(Object state comparisons)
• • • •

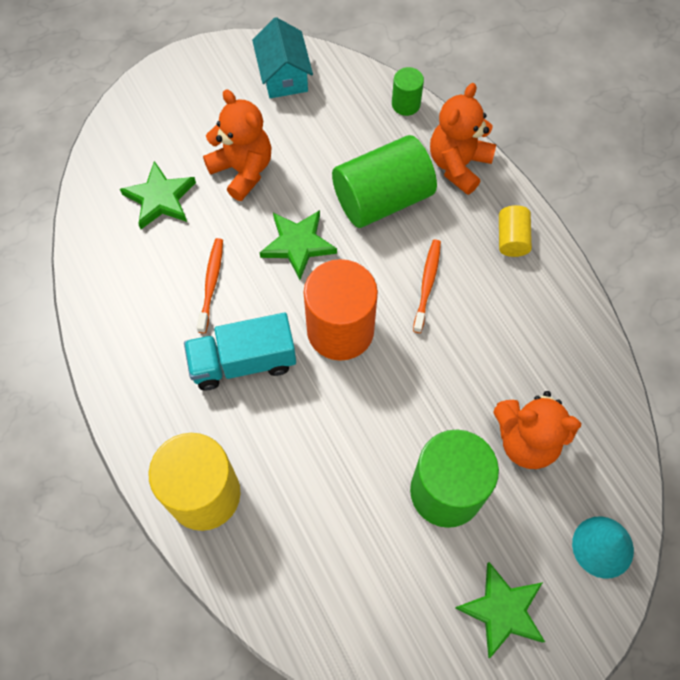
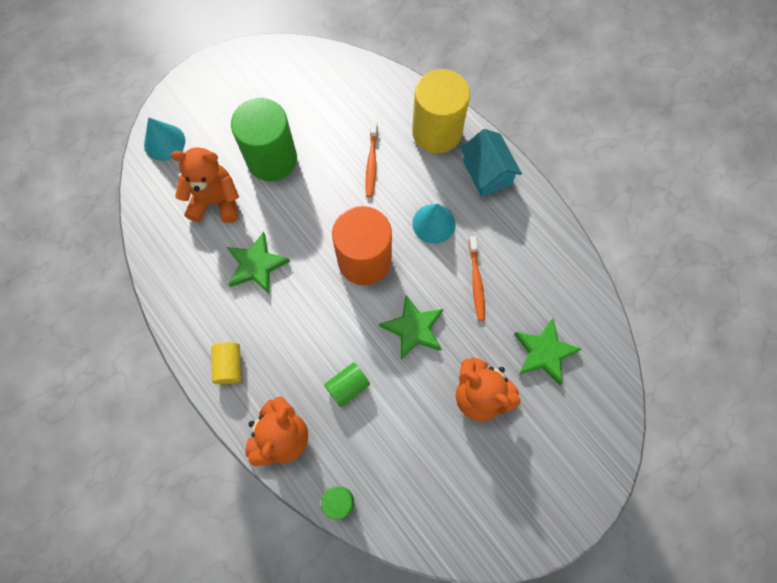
camera: 170 degrees right, 5 degrees up
(243, 362) = (433, 223): turquoise truck -> turquoise cone
(284, 75) = (469, 516): turquoise house -> turquoise house (487, 173)
(382, 199) = (347, 386): green cylinder -> green cylinder, size x0.49
(427, 284) = (299, 310): orange toothbrush -> orange toothbrush (371, 162)
(502, 610) = (231, 97): green star -> green star (256, 265)

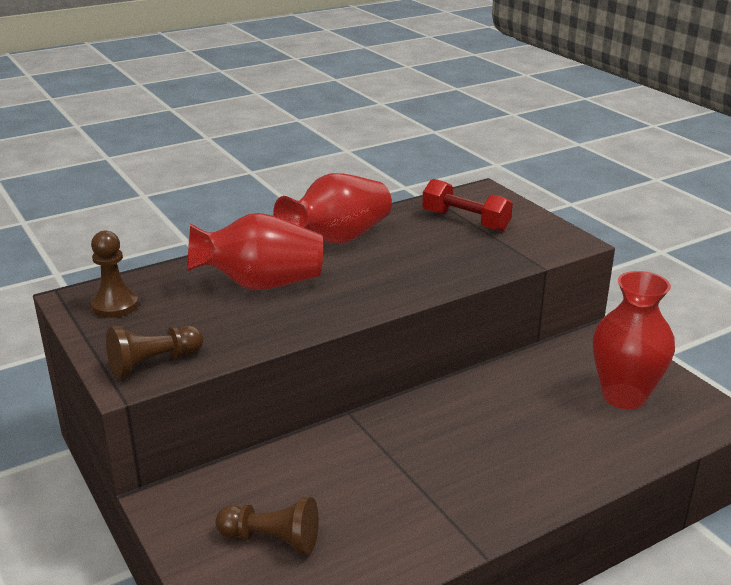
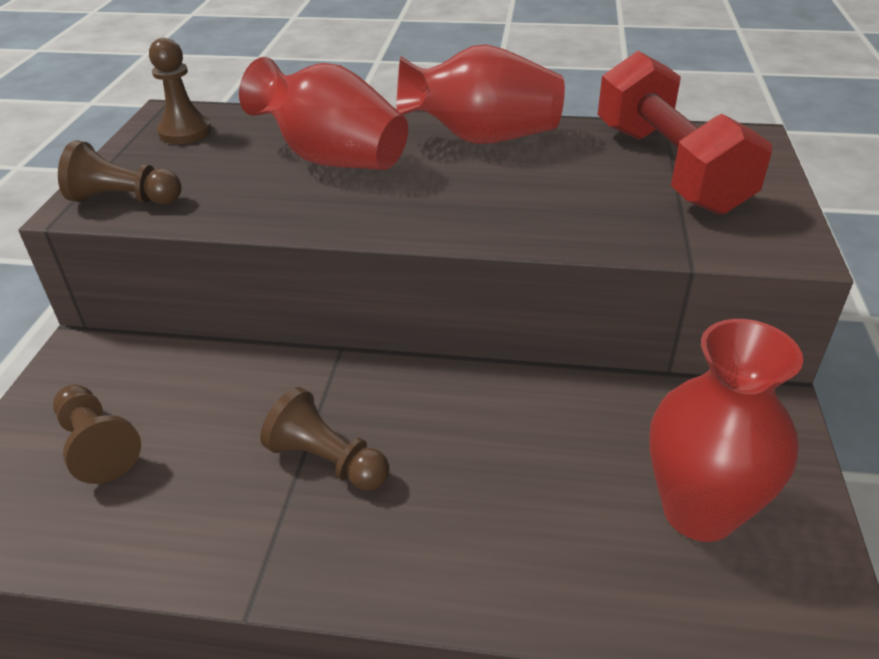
camera: 40 degrees right, 10 degrees up
(425, 469) = (327, 460): none -> brown pawn
(465, 221) = (668, 168): red dumbbell -> red dumbbell, size x1.59

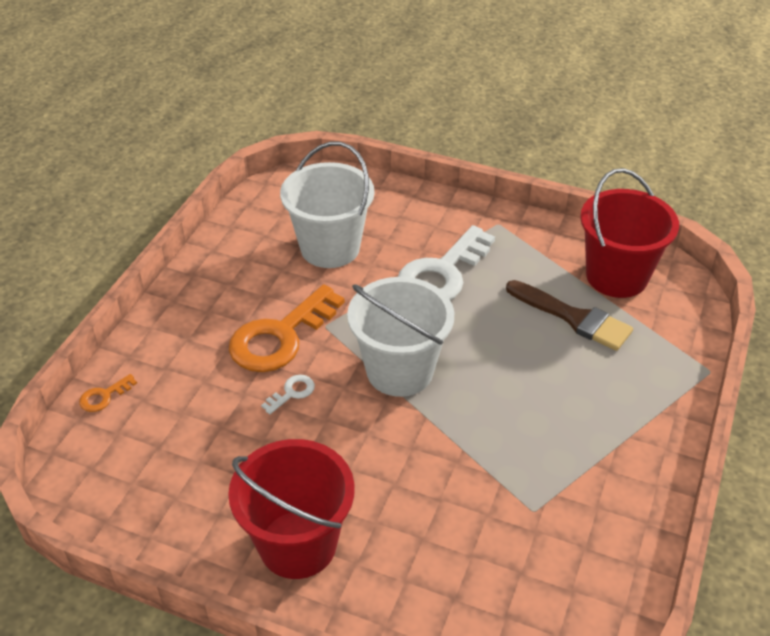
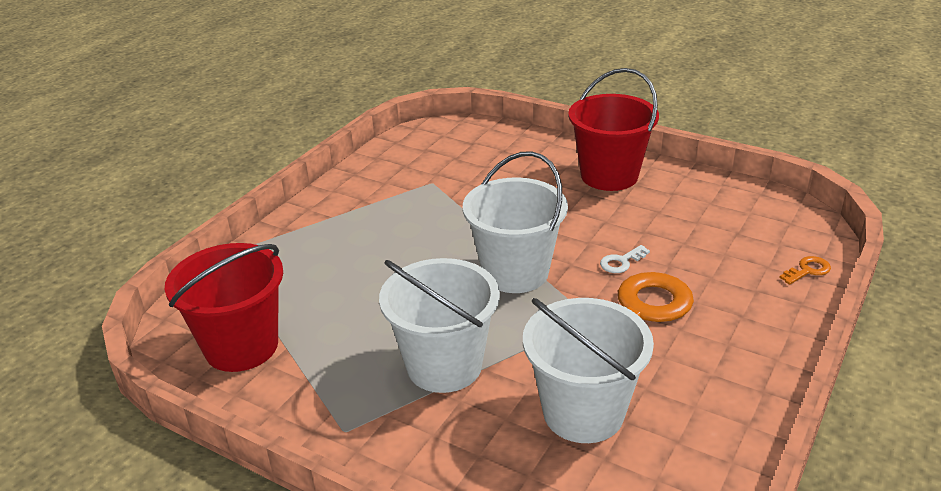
camera: 170 degrees left, 10 degrees down
(442, 273) = (444, 366): white key -> white bucket
(574, 318) = (319, 307): brown brush -> none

• • • •

**Exercise aim:** Can you quote exactly, and only, the lines from the one containing "(425, 469) = (327, 460): none -> brown pawn" through the last line of the records above, keeping both ends and leaving out any pictures?

**Task solution:**
(425, 469) = (327, 460): none -> brown pawn
(465, 221) = (668, 168): red dumbbell -> red dumbbell, size x1.59

camera: 170 degrees left, 10 degrees down
(442, 273) = (444, 366): white key -> white bucket
(574, 318) = (319, 307): brown brush -> none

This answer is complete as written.